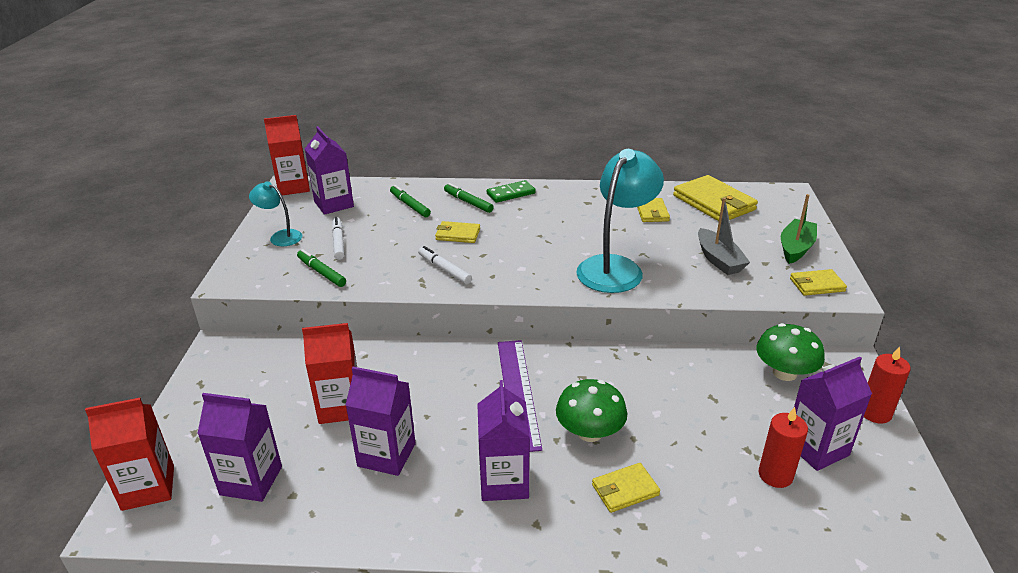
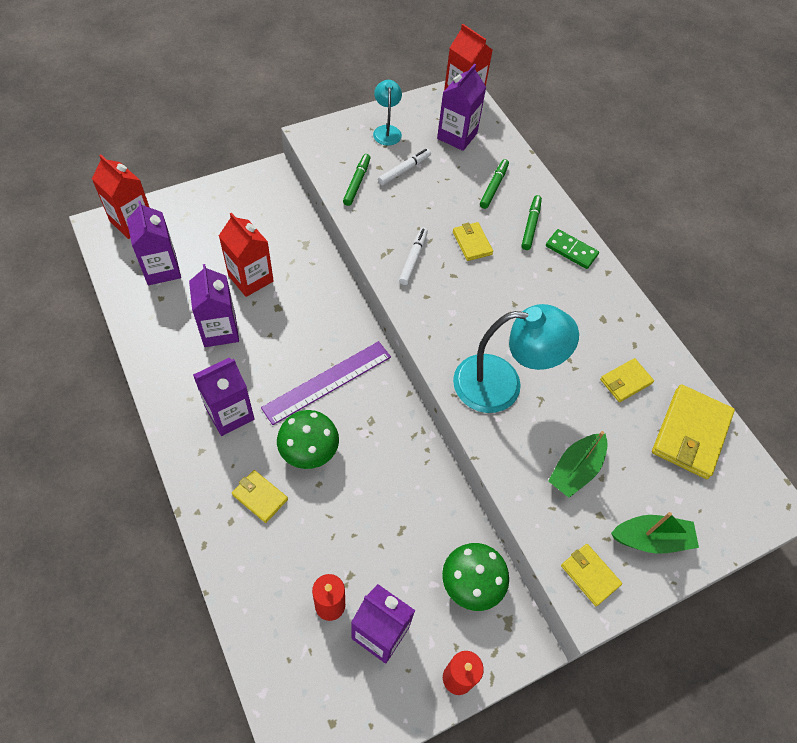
camera: 55 degrees right, 25 degrees up
(719, 260) = (575, 470): grey boat -> green boat

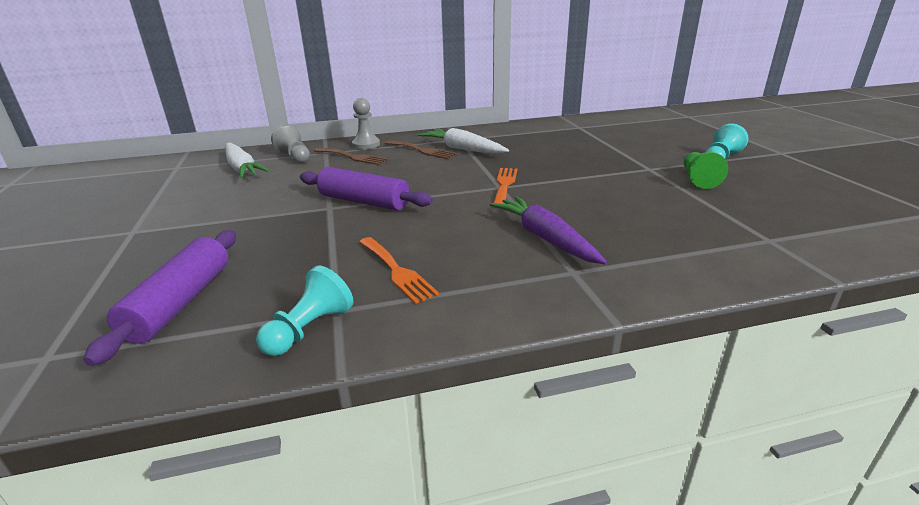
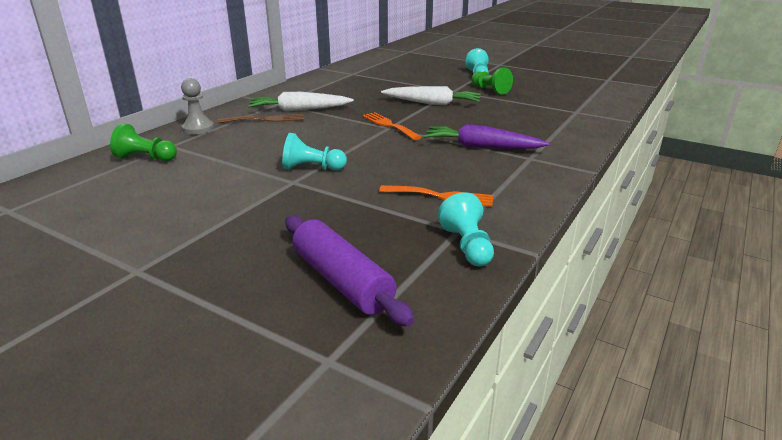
camera: 45 degrees left, 0 degrees up
(242, 168) = (108, 184): white carrot -> white carrot (432, 103)
(295, 157) = (146, 158): grey pawn -> green pawn
(352, 157) = (211, 141): brown fork -> none
(364, 202) = (312, 168): purple rolling pin -> turquoise pawn

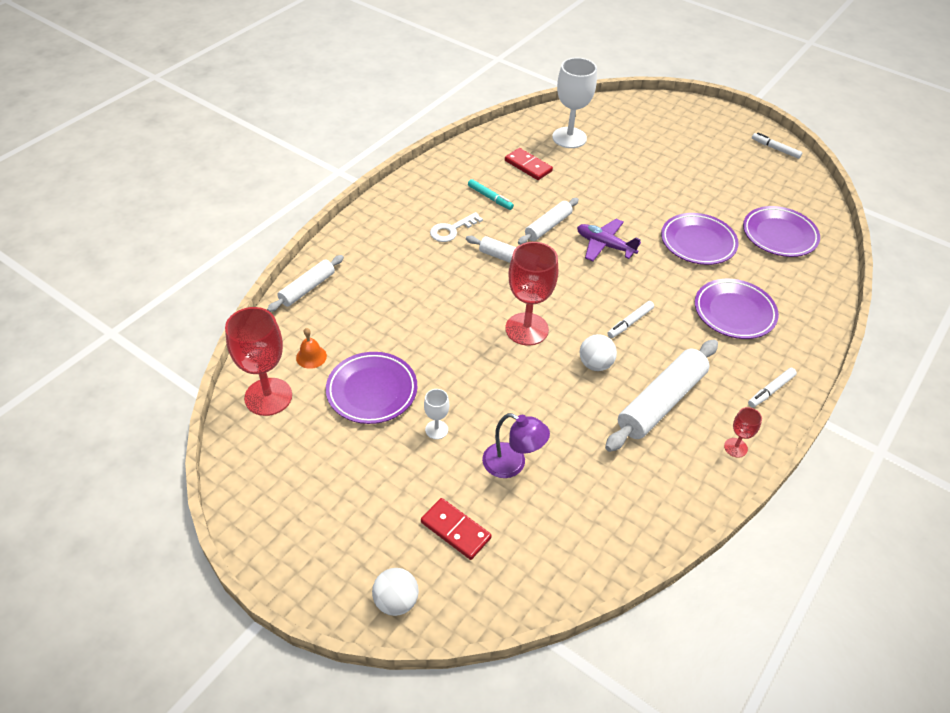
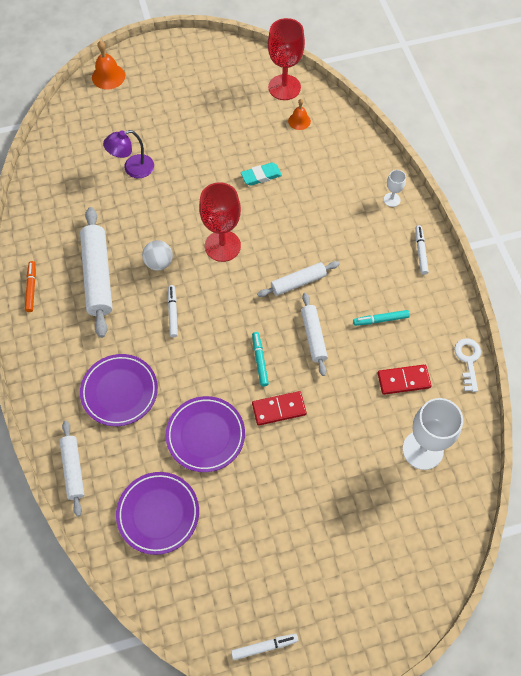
camera: 130 degrees right, 15 degrees up
(307, 288) = (364, 148): white rolling pin -> white rolling pin (73, 469)
(372, 391) = (245, 135): purple plate -> none
(396, 601) = (108, 76): white ball -> orange bell
(416, 347) = (261, 176): none -> turquoise eraser
(436, 429) = (189, 149): white goblet -> white goblet (391, 199)
(451, 230) = (361, 267): white key -> white key (468, 360)
(455, 530) = (120, 119): red domino -> red domino (279, 409)
(605, 245) = (259, 360): purple plane -> turquoise marker
(735, 447) = (31, 288): red goblet -> orange marker
(771, 390) = (43, 349): white marker -> white marker (420, 252)

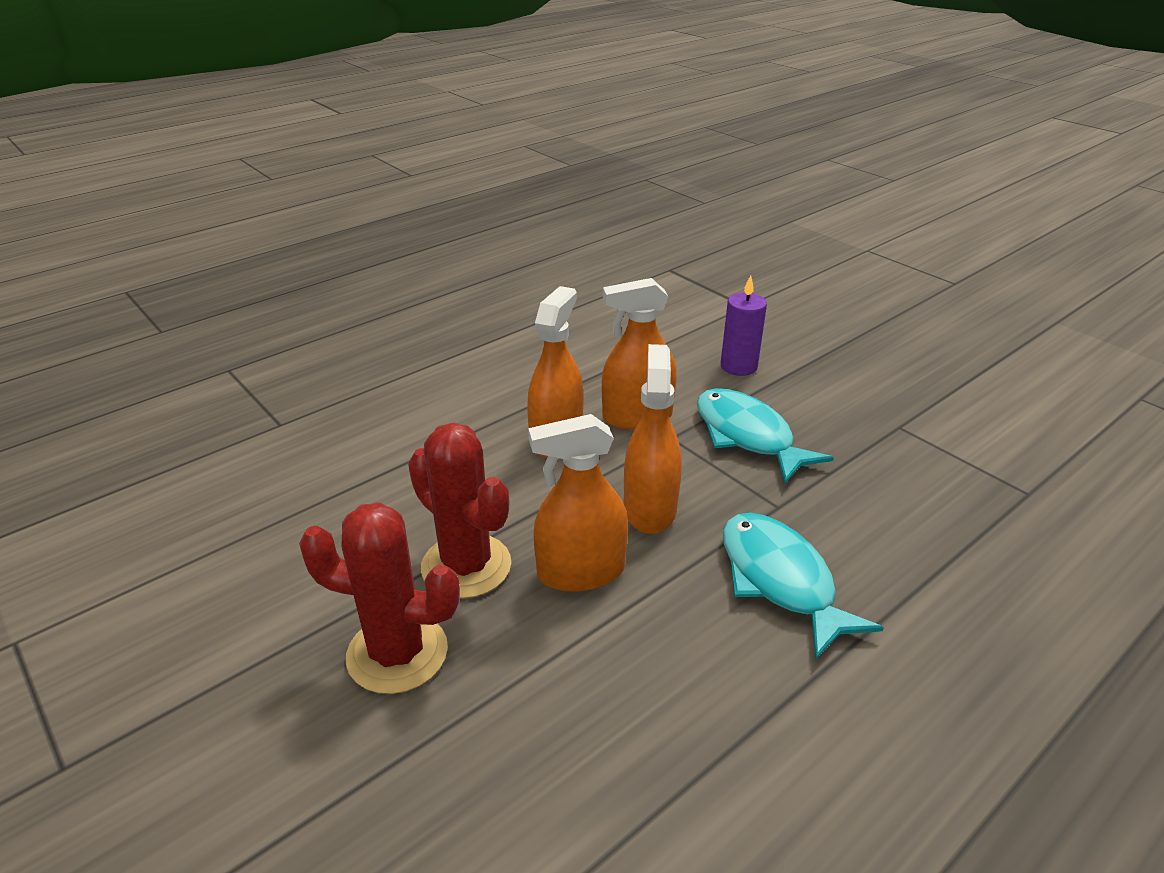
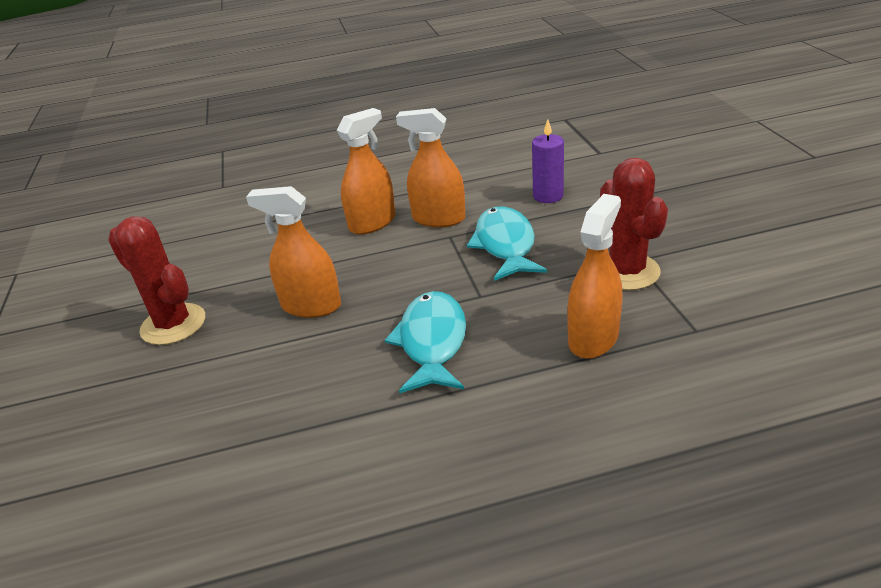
camera: 30 degrees right, 0 degrees up
(466, 566) = (250, 287): red cactus -> red cactus (626, 271)
(650, 509) = (390, 278): orange spray bottle -> orange spray bottle (593, 338)

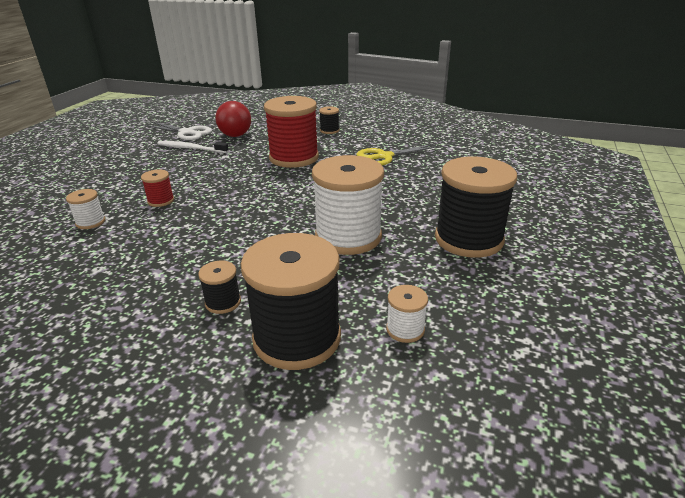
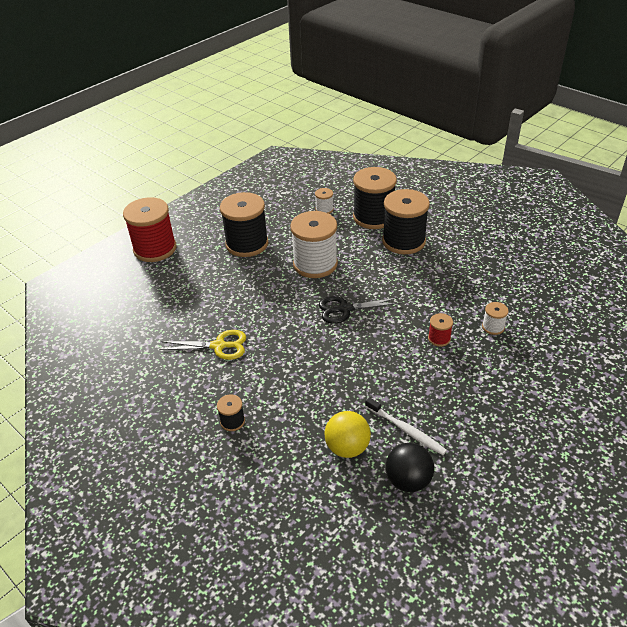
camera: 155 degrees left, 10 degrees up
(187, 133) = (408, 480): white scissors -> black ball
(223, 302) = (403, 241): black spool -> black spool, size x2.26
(235, 135) = (347, 447): red ball -> yellow ball
(278, 202) = (345, 309): none -> black scissors
(294, 158) = (303, 371): red spool -> red spool (155, 249)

» Brief: From the records above, copy exactly the lines starting at the one with "(650, 509) = (390, 278): orange" and ending at the one with "(278, 202) = (345, 309): none", and no others. Pictures stay out.

» Exercise solution:
(650, 509) = (390, 278): orange spray bottle -> orange spray bottle (593, 338)

camera: 155 degrees left, 10 degrees up
(187, 133) = (408, 480): white scissors -> black ball
(223, 302) = (403, 241): black spool -> black spool, size x2.26
(235, 135) = (347, 447): red ball -> yellow ball
(278, 202) = (345, 309): none -> black scissors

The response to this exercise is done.